• **Required work**
Among the entries below, find the line with "red brick A6:A7", then quote it and each following line up to and including the line with "yellow brick J10", and nothing else.

• **Extracted material**
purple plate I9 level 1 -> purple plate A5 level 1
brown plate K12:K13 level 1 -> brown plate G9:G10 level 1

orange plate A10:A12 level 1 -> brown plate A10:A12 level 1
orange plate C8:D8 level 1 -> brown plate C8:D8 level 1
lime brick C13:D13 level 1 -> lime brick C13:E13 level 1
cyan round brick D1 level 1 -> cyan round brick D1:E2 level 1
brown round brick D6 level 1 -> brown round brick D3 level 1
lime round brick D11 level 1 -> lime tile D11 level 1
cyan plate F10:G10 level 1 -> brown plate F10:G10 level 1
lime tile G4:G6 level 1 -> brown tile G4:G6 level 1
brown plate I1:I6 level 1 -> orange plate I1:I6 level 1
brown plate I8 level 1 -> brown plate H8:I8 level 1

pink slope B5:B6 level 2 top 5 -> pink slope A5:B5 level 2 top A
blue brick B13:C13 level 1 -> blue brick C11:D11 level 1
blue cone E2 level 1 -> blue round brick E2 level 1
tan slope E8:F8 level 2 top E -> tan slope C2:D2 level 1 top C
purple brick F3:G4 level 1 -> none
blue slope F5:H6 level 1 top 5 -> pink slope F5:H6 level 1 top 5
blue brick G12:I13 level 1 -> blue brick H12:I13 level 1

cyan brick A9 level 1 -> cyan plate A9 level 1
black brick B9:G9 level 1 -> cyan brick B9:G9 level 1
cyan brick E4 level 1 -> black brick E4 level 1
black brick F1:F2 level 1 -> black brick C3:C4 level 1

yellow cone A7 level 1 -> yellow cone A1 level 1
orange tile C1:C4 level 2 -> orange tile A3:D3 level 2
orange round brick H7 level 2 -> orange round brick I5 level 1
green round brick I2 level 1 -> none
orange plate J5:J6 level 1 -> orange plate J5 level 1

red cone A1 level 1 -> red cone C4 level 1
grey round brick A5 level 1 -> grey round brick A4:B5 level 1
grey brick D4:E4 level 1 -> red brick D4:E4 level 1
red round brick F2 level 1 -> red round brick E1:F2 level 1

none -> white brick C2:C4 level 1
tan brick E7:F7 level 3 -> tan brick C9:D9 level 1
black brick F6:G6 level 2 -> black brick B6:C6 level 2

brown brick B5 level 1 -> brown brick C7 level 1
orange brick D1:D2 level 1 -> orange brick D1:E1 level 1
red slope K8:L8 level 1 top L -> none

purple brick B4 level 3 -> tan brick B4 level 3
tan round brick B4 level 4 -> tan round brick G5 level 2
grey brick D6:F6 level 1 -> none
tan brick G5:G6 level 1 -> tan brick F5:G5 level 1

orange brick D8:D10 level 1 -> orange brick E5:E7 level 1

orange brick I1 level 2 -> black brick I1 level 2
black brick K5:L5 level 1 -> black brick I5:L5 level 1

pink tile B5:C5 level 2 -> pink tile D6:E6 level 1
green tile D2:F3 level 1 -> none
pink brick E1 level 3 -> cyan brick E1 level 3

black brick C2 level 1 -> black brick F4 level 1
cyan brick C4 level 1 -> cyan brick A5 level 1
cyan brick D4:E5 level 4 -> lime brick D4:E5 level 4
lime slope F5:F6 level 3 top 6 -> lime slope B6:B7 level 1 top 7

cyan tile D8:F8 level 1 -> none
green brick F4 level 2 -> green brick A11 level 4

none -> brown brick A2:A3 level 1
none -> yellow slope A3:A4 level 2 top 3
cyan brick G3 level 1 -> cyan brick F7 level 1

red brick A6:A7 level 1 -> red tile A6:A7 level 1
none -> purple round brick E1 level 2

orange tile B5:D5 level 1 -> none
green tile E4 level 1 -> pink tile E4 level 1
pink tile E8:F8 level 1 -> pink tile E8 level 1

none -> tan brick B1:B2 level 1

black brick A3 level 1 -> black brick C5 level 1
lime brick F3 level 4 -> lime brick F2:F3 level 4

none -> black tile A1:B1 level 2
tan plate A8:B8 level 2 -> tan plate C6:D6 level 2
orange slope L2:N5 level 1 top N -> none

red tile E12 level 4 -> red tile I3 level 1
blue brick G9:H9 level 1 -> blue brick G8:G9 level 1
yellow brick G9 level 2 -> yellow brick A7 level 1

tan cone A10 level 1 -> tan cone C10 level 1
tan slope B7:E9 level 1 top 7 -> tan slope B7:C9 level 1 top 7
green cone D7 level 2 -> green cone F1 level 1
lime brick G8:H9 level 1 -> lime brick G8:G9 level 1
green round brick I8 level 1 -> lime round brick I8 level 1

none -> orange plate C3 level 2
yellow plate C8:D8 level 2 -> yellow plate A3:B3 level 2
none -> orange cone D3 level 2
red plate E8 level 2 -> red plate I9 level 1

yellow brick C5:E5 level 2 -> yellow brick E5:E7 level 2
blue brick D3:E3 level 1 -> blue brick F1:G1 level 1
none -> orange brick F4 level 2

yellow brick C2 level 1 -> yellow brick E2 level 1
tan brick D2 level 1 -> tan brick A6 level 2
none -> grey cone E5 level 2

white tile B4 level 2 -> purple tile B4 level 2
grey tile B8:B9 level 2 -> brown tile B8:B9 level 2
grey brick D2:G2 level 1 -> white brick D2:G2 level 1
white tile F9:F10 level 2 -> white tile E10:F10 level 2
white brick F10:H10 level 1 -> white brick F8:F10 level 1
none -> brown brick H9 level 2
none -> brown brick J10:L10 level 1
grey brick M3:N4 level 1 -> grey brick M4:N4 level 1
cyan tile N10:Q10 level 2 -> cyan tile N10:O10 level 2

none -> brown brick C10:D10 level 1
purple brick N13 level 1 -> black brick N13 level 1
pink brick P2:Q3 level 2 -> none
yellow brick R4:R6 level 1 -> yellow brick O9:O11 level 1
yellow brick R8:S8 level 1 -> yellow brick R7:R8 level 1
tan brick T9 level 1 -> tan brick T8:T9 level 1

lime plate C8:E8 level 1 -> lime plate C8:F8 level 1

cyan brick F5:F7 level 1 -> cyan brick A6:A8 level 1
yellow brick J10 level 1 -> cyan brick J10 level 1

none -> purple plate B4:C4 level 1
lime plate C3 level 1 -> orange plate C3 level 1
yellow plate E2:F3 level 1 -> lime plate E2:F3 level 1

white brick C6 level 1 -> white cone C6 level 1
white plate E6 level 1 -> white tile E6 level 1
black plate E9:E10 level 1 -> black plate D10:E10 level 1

• **Output for this task**
red brick A6:A7 level 1 -> red tile A6:A7 level 1
none -> purple round brick E1 level 2

orange tile B5:D5 level 1 -> none
green tile E4 level 1 -> pink tile E4 level 1
pink tile E8:F8 level 1 -> pink tile E8 level 1

none -> tan brick B1:B2 level 1

black brick A3 level 1 -> black brick C5 level 1
lime brick F3 level 4 -> lime brick F2:F3 level 4

none -> black tile A1:B1 level 2
tan plate A8:B8 level 2 -> tan plate C6:D6 level 2
orange slope L2:N5 level 1 top N -> none

red tile E12 level 4 -> red tile I3 level 1
blue brick G9:H9 level 1 -> blue brick G8:G9 level 1
yellow brick G9 level 2 -> yellow brick A7 level 1

tan cone A10 level 1 -> tan cone C10 level 1
tan slope B7:E9 level 1 top 7 -> tan slope B7:C9 level 1 top 7
green cone D7 level 2 -> green cone F1 level 1
lime brick G8:H9 level 1 -> lime brick G8:G9 level 1
green round brick I8 level 1 -> lime round brick I8 level 1

none -> orange plate C3 level 2
yellow plate C8:D8 level 2 -> yellow plate A3:B3 level 2
none -> orange cone D3 level 2
red plate E8 level 2 -> red plate I9 level 1

yellow brick C5:E5 level 2 -> yellow brick E5:E7 level 2
blue brick D3:E3 level 1 -> blue brick F1:G1 level 1
none -> orange brick F4 level 2

yellow brick C2 level 1 -> yellow brick E2 level 1
tan brick D2 level 1 -> tan brick A6 level 2
none -> grey cone E5 level 2

white tile B4 level 2 -> purple tile B4 level 2
grey tile B8:B9 level 2 -> brown tile B8:B9 level 2
grey brick D2:G2 level 1 -> white brick D2:G2 level 1
white tile F9:F10 level 2 -> white tile E10:F10 level 2
white brick F10:H10 level 1 -> white brick F8:F10 level 1
none -> brown brick H9 level 2
none -> brown brick J10:L10 level 1
grey brick M3:N4 level 1 -> grey brick M4:N4 level 1
cyan tile N10:Q10 level 2 -> cyan tile N10:O10 level 2

none -> brown brick C10:D10 level 1
purple brick N13 level 1 -> black brick N13 level 1
pink brick P2:Q3 level 2 -> none
yellow brick R4:R6 level 1 -> yellow brick O9:O11 level 1
yellow brick R8:S8 level 1 -> yellow brick R7:R8 level 1
tan brick T9 level 1 -> tan brick T8:T9 level 1

lime plate C8:E8 level 1 -> lime plate C8:F8 level 1

cyan brick F5:F7 level 1 -> cyan brick A6:A8 level 1
yellow brick J10 level 1 -> cyan brick J10 level 1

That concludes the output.